▶ **DIRECTION**
Retype the following lines word for word.

▶ **LISTED ENTRIES**
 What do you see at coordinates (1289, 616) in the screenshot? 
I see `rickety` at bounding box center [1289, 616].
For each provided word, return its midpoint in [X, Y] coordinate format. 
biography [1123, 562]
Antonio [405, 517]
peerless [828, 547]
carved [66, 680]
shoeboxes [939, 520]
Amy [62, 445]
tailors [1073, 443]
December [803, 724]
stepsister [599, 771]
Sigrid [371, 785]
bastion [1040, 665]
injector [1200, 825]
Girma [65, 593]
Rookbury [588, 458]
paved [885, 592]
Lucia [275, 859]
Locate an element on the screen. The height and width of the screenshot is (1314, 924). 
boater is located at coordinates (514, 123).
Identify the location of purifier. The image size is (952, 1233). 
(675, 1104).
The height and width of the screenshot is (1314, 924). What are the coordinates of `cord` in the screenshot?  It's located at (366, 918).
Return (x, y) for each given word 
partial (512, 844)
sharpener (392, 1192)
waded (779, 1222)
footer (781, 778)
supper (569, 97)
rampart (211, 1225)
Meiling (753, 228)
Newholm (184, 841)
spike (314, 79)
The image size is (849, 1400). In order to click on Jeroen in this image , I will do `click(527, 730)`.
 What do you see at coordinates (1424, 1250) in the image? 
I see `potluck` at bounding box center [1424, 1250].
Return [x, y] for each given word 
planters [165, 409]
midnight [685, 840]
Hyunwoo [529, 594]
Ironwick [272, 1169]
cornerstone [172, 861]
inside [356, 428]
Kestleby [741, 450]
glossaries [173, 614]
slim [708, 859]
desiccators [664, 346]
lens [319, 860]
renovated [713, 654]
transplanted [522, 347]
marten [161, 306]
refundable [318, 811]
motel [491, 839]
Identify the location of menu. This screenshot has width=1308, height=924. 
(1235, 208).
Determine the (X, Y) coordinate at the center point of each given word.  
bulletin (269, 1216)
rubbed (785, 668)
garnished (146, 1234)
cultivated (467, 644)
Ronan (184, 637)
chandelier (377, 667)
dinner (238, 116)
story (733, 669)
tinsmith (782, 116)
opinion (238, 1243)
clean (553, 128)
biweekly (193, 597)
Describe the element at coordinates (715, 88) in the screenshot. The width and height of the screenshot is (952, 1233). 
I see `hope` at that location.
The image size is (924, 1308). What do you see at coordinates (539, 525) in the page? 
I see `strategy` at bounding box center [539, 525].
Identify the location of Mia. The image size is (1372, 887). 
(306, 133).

▶ **EXERCISE SOLUTION**
 What do you see at coordinates (1289, 616) in the screenshot? 
I see `rickety` at bounding box center [1289, 616].
For each provided word, return its midpoint in [X, Y] coordinate format. 
biography [1123, 562]
Antonio [405, 517]
peerless [828, 547]
carved [66, 680]
shoeboxes [939, 520]
Amy [62, 445]
tailors [1073, 443]
December [803, 724]
stepsister [599, 771]
Sigrid [371, 785]
bastion [1040, 665]
injector [1200, 825]
Girma [65, 593]
Rookbury [588, 458]
paved [885, 592]
Lucia [275, 859]
Locate an element on the screen. The height and width of the screenshot is (1314, 924). 
boater is located at coordinates (514, 123).
Identify the location of purifier. The image size is (952, 1233). 
(675, 1104).
The height and width of the screenshot is (1314, 924). What are the coordinates of `cord` in the screenshot?  It's located at (366, 918).
Return (x, y) for each given word 
partial (512, 844)
sharpener (392, 1192)
waded (779, 1222)
footer (781, 778)
supper (569, 97)
rampart (211, 1225)
Meiling (753, 228)
Newholm (184, 841)
spike (314, 79)
The image size is (849, 1400). In order to click on Jeroen in this image , I will do `click(527, 730)`.
 What do you see at coordinates (1424, 1250) in the image? 
I see `potluck` at bounding box center [1424, 1250].
Return [x, y] for each given word 
planters [165, 409]
midnight [685, 840]
Hyunwoo [529, 594]
Ironwick [272, 1169]
cornerstone [172, 861]
inside [356, 428]
Kestleby [741, 450]
glossaries [173, 614]
slim [708, 859]
desiccators [664, 346]
lens [319, 860]
renovated [713, 654]
transplanted [522, 347]
marten [161, 306]
refundable [318, 811]
motel [491, 839]
Identify the location of menu. This screenshot has width=1308, height=924. 
(1235, 208).
Determine the (X, Y) coordinate at the center point of each given word.  
bulletin (269, 1216)
rubbed (785, 668)
garnished (146, 1234)
cultivated (467, 644)
Ronan (184, 637)
chandelier (377, 667)
dinner (238, 116)
story (733, 669)
tinsmith (782, 116)
opinion (238, 1243)
clean (553, 128)
biweekly (193, 597)
Describe the element at coordinates (715, 88) in the screenshot. The width and height of the screenshot is (952, 1233). 
I see `hope` at that location.
The image size is (924, 1308). What do you see at coordinates (539, 525) in the page? 
I see `strategy` at bounding box center [539, 525].
Identify the location of Mia. The image size is (1372, 887). 
(306, 133).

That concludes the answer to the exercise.